• Activity
Print out the full material below, exact in every line, with no images included.

• Given data
══════════════════════════════

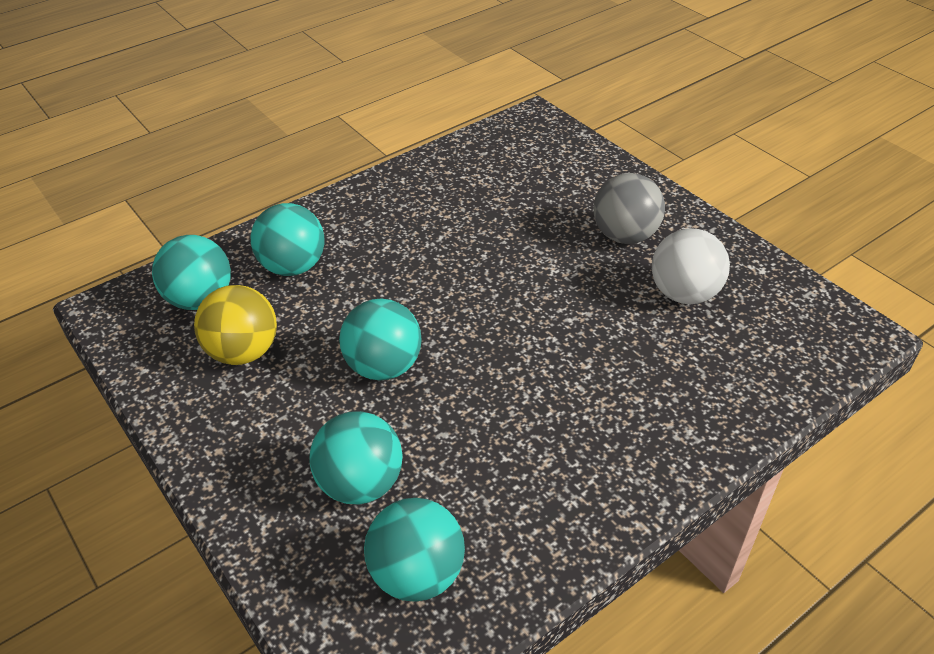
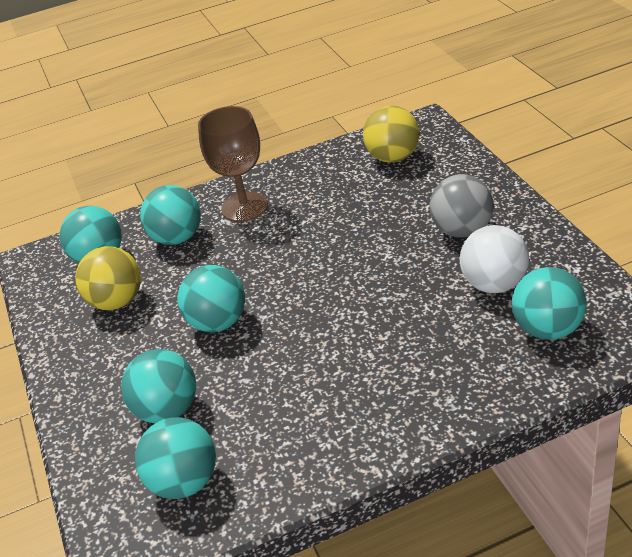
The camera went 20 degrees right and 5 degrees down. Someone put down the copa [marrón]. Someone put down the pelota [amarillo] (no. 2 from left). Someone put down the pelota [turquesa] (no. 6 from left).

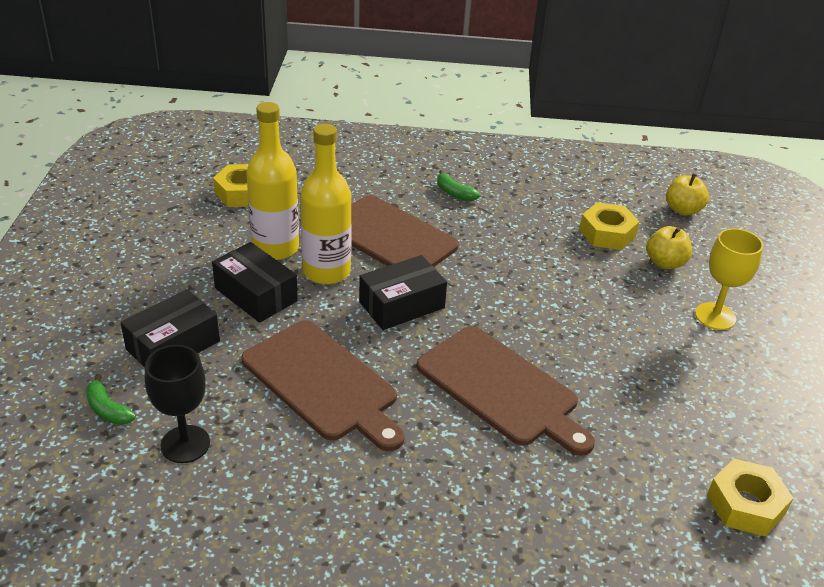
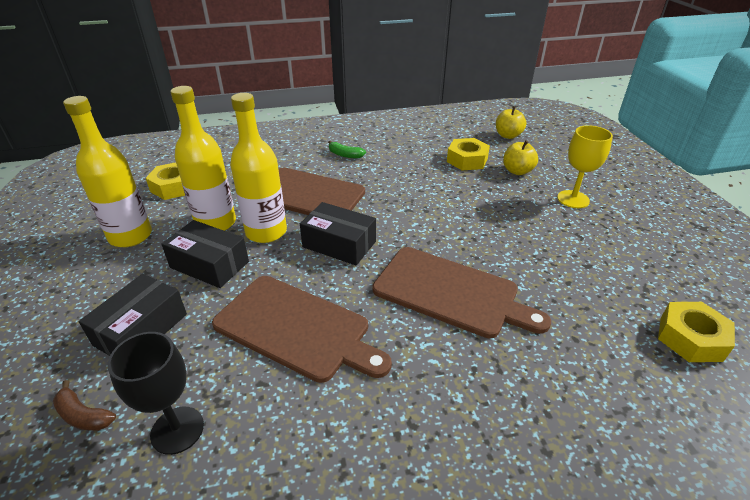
The camera went 15 degrees left and 0 degrees up. Someone put down the botella [amarillo] (no. 1 from left). Someone repainted the plátano [verde] (no. 1 from left), which became the plátano [marrón]. Someone rotated the caja [negro] (no. 3 from left) by 75 degrees clockwise.

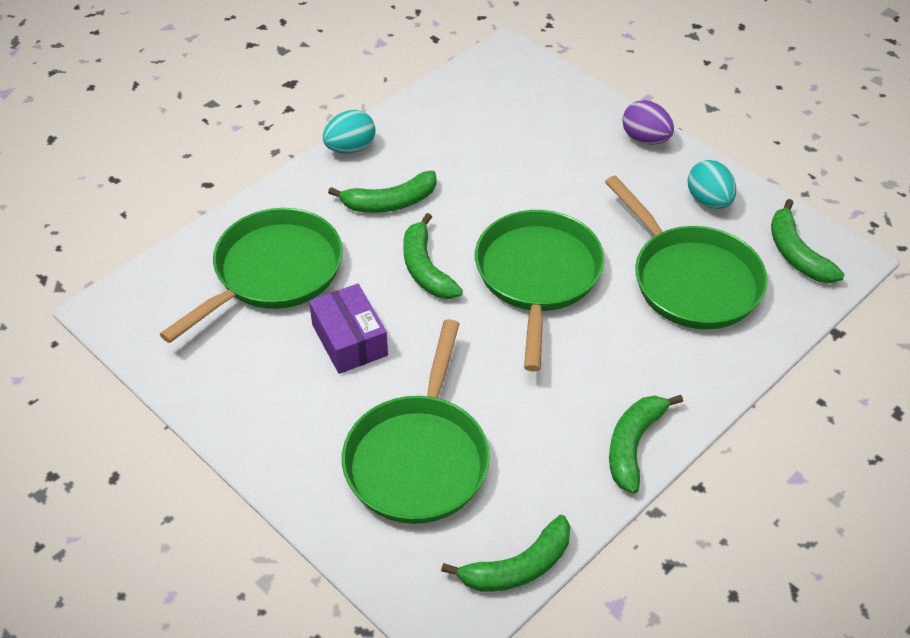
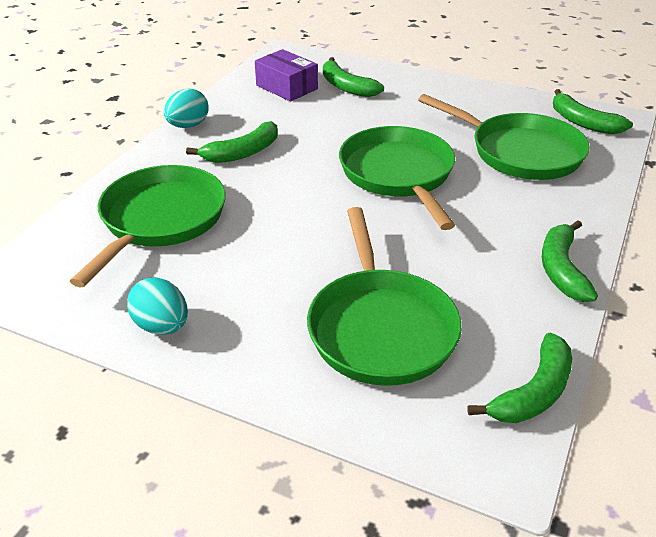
The camera went 20 degrees left and 10 degrees down. Someone took away the huevo [morado]. Someone carried the caja [morado]. Someone carried the plátano [verde] (no. 2 from left). Someone carried the huevo [turquesa] (no. 2 from left in the first image).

══════════════════════════════

• Output of the exercise
The camera went 20 degrees right and 5 degrees down. Someone put down the copa [marrón]. Someone put down the pelota [amarillo] (no. 2 from left). Someone put down the pelota [turquesa] (no. 6 from left).

The camera went 15 degrees left and 0 degrees up. Someone put down the botella [amarillo] (no. 1 from left). Someone repainted the plátano [verde] (no. 1 from left), which became the plátano [marrón]. Someone rotated the caja [negro] (no. 3 from left) by 75 degrees clockwise.

The camera went 20 degrees left and 10 degrees down. Someone took away the huevo [morado]. Someone carried the caja [morado]. Someone carried the plátano [verde] (no. 2 from left). Someone carried the huevo [turquesa] (no. 2 from left in the first image).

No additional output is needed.